> Dataset
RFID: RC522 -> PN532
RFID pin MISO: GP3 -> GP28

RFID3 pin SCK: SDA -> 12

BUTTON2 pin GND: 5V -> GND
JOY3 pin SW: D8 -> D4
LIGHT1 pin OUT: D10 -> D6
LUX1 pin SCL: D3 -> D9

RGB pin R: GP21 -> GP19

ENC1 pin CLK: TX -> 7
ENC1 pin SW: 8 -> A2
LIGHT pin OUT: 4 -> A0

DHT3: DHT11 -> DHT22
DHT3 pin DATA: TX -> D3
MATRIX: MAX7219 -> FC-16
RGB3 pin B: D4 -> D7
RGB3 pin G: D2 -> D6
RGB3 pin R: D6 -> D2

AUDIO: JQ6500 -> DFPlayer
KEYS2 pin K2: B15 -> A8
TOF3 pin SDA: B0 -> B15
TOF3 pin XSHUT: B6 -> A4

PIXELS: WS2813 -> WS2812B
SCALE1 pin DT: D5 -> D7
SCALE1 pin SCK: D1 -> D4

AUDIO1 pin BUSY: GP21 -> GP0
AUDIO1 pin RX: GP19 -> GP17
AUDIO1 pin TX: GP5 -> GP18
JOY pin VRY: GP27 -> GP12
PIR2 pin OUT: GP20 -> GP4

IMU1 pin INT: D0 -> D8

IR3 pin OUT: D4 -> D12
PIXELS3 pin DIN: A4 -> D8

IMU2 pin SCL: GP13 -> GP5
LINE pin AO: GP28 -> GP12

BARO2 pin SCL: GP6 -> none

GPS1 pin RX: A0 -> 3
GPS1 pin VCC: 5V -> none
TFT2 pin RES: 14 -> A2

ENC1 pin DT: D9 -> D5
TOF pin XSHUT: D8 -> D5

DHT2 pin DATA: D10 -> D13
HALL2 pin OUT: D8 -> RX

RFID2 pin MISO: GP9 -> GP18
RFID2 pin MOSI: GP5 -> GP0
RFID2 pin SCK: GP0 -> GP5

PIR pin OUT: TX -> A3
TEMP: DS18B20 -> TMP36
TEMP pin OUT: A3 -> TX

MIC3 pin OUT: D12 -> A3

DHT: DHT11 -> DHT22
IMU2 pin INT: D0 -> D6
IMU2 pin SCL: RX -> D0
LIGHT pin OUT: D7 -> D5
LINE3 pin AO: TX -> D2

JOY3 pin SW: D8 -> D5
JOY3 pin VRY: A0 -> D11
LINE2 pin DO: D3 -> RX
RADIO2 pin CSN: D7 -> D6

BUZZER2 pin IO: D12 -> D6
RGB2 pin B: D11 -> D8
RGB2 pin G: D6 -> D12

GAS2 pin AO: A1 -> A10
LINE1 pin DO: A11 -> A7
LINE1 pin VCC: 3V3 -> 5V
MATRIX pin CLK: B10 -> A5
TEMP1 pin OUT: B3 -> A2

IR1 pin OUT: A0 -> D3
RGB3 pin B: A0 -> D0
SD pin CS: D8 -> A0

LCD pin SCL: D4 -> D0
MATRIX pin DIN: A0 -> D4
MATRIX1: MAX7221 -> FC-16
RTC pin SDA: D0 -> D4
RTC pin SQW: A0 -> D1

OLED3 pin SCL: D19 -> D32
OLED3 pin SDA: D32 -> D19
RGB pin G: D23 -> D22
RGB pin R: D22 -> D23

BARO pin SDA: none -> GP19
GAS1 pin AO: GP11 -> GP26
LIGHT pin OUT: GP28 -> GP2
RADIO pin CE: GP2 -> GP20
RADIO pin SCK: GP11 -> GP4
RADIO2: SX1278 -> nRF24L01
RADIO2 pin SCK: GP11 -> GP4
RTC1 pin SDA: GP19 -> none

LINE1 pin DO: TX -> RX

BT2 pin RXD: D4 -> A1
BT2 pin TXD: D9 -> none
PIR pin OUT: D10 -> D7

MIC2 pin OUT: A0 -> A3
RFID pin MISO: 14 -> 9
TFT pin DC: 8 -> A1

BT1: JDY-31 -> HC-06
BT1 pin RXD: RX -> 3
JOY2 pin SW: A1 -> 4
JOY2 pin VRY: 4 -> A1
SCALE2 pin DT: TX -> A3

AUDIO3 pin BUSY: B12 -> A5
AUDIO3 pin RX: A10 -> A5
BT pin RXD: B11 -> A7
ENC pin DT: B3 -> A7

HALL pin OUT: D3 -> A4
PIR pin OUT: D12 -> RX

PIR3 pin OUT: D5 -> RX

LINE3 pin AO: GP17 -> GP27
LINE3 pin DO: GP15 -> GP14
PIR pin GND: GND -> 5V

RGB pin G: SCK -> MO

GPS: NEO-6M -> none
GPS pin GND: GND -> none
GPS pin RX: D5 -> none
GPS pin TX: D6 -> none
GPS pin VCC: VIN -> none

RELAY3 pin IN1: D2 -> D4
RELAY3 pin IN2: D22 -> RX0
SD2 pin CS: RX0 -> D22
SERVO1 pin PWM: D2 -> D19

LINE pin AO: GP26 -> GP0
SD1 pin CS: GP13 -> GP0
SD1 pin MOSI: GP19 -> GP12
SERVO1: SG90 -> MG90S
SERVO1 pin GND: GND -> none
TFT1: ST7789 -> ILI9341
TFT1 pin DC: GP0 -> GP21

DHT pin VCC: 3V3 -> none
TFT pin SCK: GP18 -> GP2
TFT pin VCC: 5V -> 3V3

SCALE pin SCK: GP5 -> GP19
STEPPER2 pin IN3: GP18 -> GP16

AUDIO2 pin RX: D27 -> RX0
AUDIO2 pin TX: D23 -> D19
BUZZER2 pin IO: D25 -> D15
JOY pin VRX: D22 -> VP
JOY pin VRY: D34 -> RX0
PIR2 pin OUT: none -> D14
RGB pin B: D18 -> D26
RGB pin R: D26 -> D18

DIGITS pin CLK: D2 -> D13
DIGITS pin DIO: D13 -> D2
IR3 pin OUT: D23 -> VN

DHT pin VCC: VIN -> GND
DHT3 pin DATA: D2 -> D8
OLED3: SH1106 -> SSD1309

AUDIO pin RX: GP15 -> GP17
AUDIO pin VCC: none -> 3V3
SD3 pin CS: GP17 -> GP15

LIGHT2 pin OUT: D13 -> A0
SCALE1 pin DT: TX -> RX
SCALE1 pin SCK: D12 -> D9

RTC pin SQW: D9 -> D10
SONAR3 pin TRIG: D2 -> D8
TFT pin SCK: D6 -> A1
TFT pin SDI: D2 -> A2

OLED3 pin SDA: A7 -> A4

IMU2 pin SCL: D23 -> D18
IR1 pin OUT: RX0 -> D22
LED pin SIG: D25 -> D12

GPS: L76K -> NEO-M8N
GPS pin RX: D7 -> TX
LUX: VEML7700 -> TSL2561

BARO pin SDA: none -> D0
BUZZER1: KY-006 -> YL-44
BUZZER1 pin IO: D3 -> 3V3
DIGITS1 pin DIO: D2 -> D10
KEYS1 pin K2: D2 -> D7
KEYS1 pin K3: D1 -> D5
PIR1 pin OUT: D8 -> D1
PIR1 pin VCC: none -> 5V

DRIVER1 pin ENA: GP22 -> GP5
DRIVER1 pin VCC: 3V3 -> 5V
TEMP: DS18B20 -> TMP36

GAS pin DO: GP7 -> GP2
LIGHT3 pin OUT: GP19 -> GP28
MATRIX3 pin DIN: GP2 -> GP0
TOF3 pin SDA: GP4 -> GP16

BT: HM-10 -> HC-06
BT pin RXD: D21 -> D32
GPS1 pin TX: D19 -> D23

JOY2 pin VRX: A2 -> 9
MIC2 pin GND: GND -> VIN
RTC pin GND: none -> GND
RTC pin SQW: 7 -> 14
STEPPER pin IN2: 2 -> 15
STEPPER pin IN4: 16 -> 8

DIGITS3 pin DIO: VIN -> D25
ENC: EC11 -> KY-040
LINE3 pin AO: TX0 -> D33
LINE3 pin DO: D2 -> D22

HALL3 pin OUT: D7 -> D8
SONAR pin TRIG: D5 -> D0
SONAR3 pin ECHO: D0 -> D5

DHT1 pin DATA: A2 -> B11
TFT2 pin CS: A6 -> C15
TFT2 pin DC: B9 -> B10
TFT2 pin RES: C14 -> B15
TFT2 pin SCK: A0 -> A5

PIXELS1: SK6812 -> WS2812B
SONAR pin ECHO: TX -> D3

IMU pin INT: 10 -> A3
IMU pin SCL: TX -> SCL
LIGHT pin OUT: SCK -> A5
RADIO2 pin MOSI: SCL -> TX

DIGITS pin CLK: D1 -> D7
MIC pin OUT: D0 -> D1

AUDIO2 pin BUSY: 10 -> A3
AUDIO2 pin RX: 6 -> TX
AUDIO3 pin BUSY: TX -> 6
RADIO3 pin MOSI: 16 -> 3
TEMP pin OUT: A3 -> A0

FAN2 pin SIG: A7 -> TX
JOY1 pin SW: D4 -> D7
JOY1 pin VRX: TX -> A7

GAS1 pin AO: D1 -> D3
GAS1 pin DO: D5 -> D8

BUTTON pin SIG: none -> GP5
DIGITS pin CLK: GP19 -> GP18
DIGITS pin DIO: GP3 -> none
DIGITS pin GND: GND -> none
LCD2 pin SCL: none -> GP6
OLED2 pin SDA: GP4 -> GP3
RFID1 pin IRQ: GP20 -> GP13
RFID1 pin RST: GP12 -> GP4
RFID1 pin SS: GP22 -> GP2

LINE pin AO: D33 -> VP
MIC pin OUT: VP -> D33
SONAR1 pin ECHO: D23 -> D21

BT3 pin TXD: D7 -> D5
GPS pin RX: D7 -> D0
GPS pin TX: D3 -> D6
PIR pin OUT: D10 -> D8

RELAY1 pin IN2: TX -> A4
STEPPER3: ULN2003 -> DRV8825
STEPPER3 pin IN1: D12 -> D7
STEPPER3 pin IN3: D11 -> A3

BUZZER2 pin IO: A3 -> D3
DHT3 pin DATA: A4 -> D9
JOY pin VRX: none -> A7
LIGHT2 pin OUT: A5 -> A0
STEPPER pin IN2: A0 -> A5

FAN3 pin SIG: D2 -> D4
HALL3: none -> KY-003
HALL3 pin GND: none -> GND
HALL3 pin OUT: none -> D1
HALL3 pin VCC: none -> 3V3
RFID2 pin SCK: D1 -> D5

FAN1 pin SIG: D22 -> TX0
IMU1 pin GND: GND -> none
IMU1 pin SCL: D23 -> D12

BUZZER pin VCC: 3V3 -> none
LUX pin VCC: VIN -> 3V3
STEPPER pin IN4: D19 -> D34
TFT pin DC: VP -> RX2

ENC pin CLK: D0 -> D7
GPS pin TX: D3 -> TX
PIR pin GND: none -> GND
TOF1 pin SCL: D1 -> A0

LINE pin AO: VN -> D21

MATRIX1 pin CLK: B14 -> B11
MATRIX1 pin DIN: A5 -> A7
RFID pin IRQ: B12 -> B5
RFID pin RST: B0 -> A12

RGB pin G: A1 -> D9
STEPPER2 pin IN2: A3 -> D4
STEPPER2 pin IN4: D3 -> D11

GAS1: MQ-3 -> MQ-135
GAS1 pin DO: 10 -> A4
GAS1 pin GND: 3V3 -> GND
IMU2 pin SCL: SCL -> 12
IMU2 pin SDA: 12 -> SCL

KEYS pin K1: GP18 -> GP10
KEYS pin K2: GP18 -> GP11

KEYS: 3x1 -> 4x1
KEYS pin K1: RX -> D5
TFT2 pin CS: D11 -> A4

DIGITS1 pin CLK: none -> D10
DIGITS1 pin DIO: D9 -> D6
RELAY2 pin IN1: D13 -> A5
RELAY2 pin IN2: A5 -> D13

> Task requirements
Reproduce verbatim the lines above, from the line with "TFT2 pin RES: C14 -> B15" through the line with "JOY pin VRX: none -> A7".

> Finished task
TFT2 pin RES: C14 -> B15
TFT2 pin SCK: A0 -> A5

PIXELS1: SK6812 -> WS2812B
SONAR pin ECHO: TX -> D3

IMU pin INT: 10 -> A3
IMU pin SCL: TX -> SCL
LIGHT pin OUT: SCK -> A5
RADIO2 pin MOSI: SCL -> TX

DIGITS pin CLK: D1 -> D7
MIC pin OUT: D0 -> D1

AUDIO2 pin BUSY: 10 -> A3
AUDIO2 pin RX: 6 -> TX
AUDIO3 pin BUSY: TX -> 6
RADIO3 pin MOSI: 16 -> 3
TEMP pin OUT: A3 -> A0

FAN2 pin SIG: A7 -> TX
JOY1 pin SW: D4 -> D7
JOY1 pin VRX: TX -> A7

GAS1 pin AO: D1 -> D3
GAS1 pin DO: D5 -> D8

BUTTON pin SIG: none -> GP5
DIGITS pin CLK: GP19 -> GP18
DIGITS pin DIO: GP3 -> none
DIGITS pin GND: GND -> none
LCD2 pin SCL: none -> GP6
OLED2 pin SDA: GP4 -> GP3
RFID1 pin IRQ: GP20 -> GP13
RFID1 pin RST: GP12 -> GP4
RFID1 pin SS: GP22 -> GP2

LINE pin AO: D33 -> VP
MIC pin OUT: VP -> D33
SONAR1 pin ECHO: D23 -> D21

BT3 pin TXD: D7 -> D5
GPS pin RX: D7 -> D0
GPS pin TX: D3 -> D6
PIR pin OUT: D10 -> D8

RELAY1 pin IN2: TX -> A4
STEPPER3: ULN2003 -> DRV8825
STEPPER3 pin IN1: D12 -> D7
STEPPER3 pin IN3: D11 -> A3

BUZZER2 pin IO: A3 -> D3
DHT3 pin DATA: A4 -> D9
JOY pin VRX: none -> A7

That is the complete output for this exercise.